▸ Task to carry out:
Locate each line in the records below that contains the string "Trace" and copy it out. Matching is case-sensitive.

Data items:
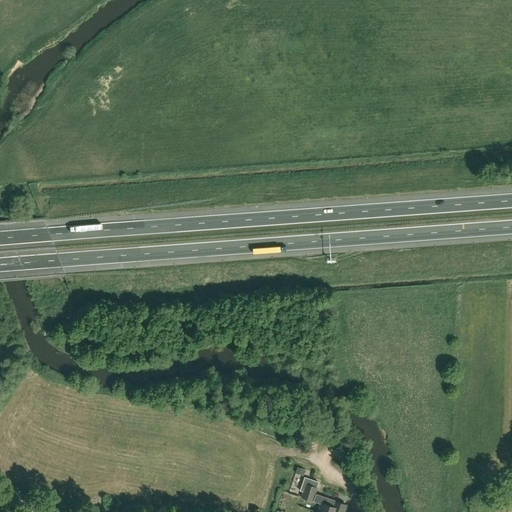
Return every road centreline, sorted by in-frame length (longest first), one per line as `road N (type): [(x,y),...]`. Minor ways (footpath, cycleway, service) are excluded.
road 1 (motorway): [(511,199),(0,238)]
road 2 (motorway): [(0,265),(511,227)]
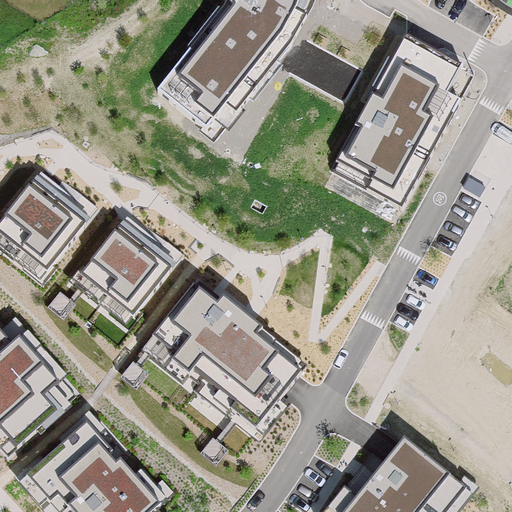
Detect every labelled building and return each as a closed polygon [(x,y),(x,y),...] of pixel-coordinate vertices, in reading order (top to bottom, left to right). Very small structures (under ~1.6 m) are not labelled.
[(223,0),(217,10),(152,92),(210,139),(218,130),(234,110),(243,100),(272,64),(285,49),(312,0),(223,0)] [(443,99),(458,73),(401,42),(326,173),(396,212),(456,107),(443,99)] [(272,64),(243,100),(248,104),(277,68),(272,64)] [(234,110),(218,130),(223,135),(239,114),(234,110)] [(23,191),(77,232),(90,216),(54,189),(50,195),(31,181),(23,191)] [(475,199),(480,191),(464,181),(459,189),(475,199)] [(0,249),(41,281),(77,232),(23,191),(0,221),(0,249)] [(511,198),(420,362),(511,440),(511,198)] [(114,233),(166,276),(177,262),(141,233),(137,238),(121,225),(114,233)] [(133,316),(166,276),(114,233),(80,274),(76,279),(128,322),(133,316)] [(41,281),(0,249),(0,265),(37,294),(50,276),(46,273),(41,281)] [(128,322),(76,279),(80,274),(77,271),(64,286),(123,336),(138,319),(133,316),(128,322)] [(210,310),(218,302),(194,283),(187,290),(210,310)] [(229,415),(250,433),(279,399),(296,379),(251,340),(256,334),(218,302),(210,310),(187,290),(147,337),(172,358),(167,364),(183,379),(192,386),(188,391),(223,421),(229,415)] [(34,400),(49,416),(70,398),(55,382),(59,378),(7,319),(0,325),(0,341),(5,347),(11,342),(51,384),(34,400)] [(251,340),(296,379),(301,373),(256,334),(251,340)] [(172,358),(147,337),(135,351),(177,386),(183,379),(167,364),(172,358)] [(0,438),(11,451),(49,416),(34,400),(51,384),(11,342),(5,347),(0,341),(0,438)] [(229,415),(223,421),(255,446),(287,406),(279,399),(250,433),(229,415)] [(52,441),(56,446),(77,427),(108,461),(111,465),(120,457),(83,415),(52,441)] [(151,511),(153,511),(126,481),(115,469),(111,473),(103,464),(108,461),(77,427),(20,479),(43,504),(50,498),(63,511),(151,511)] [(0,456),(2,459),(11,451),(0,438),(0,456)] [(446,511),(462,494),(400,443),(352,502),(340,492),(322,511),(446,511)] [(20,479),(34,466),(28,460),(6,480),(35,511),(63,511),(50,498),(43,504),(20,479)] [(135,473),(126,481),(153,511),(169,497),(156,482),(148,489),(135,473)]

---

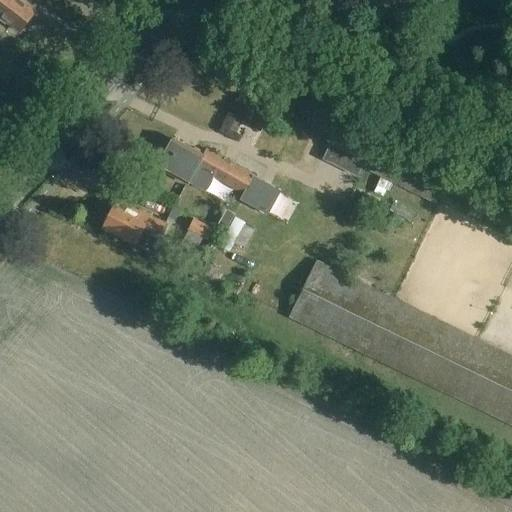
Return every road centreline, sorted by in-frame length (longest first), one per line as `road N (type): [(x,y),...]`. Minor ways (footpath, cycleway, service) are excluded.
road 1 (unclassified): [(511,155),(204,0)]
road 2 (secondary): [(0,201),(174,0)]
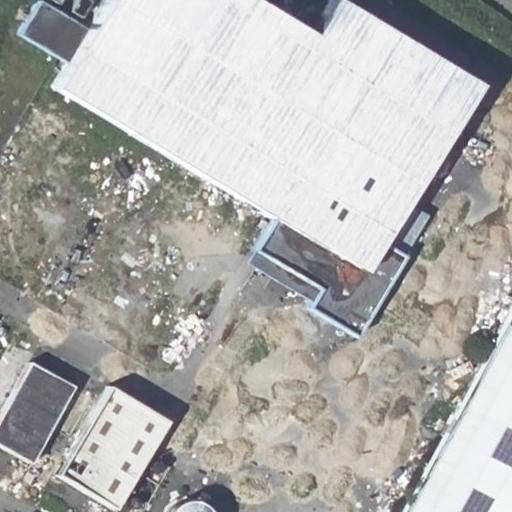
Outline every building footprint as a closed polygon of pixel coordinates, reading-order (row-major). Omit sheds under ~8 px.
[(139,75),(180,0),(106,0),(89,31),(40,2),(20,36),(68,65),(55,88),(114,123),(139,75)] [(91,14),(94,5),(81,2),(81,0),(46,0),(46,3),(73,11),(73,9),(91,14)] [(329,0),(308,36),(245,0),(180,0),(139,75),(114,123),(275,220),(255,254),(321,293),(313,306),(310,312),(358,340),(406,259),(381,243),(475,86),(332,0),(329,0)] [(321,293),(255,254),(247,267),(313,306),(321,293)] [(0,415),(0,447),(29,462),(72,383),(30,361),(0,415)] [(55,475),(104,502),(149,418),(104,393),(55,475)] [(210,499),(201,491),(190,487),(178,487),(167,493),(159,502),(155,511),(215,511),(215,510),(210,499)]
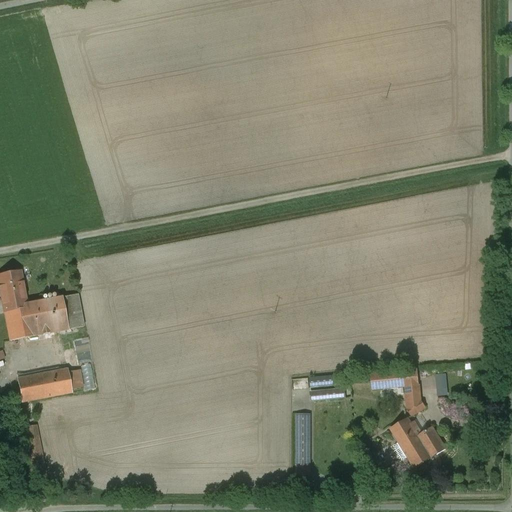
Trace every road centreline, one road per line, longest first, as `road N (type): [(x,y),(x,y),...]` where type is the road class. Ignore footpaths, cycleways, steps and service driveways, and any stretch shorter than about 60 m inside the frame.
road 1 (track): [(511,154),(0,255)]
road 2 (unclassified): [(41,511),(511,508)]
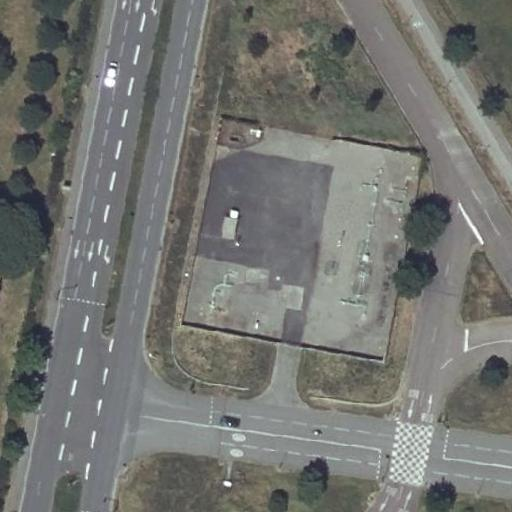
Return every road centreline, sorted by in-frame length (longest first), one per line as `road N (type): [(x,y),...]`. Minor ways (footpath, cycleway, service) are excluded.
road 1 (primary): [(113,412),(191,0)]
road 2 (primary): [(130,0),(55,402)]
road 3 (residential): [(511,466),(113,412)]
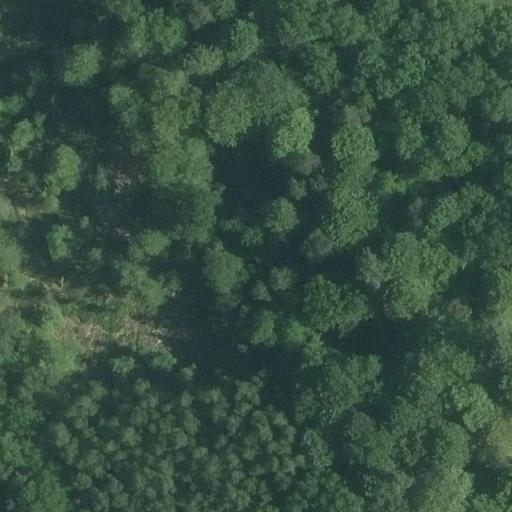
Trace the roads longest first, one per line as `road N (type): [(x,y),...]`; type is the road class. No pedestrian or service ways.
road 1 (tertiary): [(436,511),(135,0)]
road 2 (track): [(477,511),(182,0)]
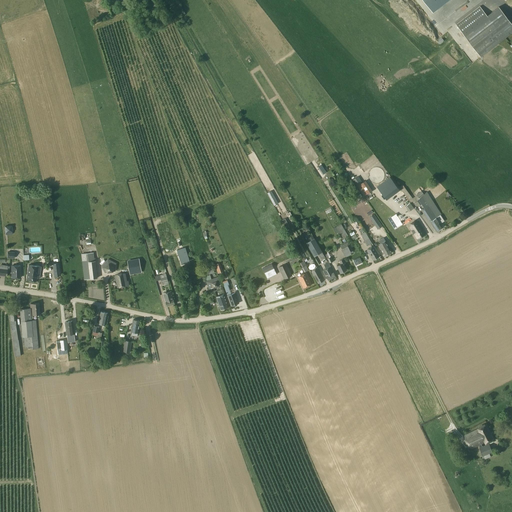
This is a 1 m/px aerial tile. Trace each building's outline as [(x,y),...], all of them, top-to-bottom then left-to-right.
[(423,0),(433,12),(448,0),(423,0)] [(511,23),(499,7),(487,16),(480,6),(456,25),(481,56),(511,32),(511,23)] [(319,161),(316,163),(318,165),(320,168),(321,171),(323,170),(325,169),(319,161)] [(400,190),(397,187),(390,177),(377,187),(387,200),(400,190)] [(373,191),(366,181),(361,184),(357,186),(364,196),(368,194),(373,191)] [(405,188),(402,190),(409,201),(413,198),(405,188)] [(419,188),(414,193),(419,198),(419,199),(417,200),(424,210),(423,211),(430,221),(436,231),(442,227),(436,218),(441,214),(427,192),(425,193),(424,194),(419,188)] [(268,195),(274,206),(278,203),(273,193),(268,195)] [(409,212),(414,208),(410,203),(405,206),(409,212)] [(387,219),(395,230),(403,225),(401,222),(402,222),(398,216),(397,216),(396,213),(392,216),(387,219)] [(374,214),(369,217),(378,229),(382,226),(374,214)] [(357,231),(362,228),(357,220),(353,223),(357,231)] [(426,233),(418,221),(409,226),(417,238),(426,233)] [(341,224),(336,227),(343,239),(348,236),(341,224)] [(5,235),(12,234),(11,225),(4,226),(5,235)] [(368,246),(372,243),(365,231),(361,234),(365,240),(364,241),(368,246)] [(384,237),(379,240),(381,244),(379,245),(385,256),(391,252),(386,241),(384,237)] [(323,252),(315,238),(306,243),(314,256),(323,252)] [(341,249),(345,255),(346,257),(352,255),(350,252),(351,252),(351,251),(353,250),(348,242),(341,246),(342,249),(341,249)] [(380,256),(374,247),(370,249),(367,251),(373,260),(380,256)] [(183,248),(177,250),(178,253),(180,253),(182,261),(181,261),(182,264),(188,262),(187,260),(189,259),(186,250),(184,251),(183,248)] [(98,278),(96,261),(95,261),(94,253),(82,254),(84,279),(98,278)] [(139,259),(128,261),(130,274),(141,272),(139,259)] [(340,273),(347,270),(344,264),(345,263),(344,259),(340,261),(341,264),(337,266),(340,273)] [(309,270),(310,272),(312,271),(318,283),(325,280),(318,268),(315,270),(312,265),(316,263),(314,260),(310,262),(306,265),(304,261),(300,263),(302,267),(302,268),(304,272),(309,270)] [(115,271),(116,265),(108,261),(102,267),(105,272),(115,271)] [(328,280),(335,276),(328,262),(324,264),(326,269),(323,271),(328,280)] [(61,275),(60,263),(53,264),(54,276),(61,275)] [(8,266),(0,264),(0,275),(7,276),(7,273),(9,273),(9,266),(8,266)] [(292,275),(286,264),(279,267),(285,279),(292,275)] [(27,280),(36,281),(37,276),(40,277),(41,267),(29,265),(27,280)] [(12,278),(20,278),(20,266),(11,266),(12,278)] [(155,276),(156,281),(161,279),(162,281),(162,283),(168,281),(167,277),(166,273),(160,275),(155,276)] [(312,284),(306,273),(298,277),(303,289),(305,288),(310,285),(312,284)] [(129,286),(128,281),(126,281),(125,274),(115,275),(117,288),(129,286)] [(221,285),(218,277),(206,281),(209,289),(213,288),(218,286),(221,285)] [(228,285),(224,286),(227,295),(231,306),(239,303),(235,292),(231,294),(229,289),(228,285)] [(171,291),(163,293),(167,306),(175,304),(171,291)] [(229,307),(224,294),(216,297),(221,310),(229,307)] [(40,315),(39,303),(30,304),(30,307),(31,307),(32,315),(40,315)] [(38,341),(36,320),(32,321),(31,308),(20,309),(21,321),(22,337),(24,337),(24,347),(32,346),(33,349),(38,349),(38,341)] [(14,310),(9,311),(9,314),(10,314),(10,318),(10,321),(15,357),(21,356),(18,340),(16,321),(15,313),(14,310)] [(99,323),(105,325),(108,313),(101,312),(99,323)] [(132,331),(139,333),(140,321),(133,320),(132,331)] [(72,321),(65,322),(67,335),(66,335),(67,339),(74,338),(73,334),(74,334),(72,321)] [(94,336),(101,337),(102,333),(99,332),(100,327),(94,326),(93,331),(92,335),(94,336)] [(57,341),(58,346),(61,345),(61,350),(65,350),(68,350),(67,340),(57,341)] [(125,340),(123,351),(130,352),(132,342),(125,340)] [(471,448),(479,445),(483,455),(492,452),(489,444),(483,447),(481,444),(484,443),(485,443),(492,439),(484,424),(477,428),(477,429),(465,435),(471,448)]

==

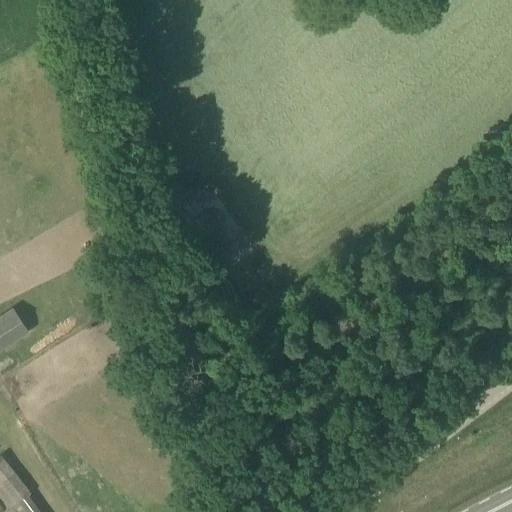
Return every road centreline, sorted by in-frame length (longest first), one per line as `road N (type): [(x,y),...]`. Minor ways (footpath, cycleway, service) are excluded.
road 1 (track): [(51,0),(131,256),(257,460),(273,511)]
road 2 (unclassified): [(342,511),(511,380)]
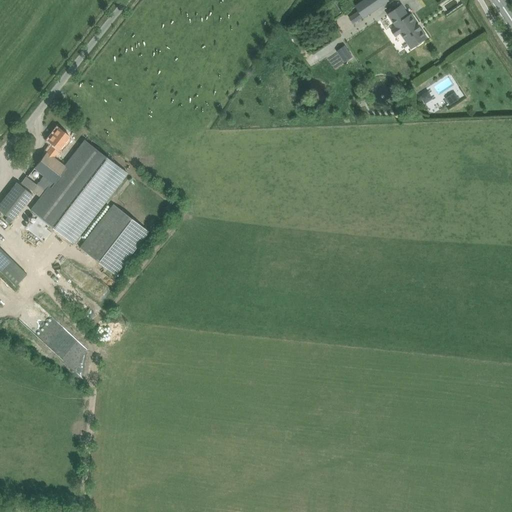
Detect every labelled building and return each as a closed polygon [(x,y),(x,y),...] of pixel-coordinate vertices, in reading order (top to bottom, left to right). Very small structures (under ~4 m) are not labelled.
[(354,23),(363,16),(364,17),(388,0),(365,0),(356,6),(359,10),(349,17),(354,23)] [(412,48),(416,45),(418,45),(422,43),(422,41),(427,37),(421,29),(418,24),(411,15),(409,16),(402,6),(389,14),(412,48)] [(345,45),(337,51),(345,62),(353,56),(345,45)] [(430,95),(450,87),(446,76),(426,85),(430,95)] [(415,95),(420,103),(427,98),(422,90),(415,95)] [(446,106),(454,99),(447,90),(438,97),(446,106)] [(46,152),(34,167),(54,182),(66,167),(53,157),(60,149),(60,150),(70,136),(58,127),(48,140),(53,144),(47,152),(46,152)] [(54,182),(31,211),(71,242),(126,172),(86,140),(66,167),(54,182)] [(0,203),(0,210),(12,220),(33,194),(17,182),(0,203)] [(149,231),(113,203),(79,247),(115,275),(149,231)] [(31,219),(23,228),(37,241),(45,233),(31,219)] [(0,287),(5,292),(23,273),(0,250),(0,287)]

▸ Written response:
Trace every road centreline, one road per line, longest first, as `road N (type): [(x,y),(x,y),...]` where type is the road class. Ignore footpaths, cycleways, steps and service driveways, and any stretch shorter than about 60 m inside the frame.
Trace the roads longest first, one per line as `road N (type): [(x,y),...]`; type is the road class. No pedestrian or service ways.
This is a 1 m/px aerial tile. Trace each building's outline as [(x,y),...], all of them, top-to-bottom then left-to-right.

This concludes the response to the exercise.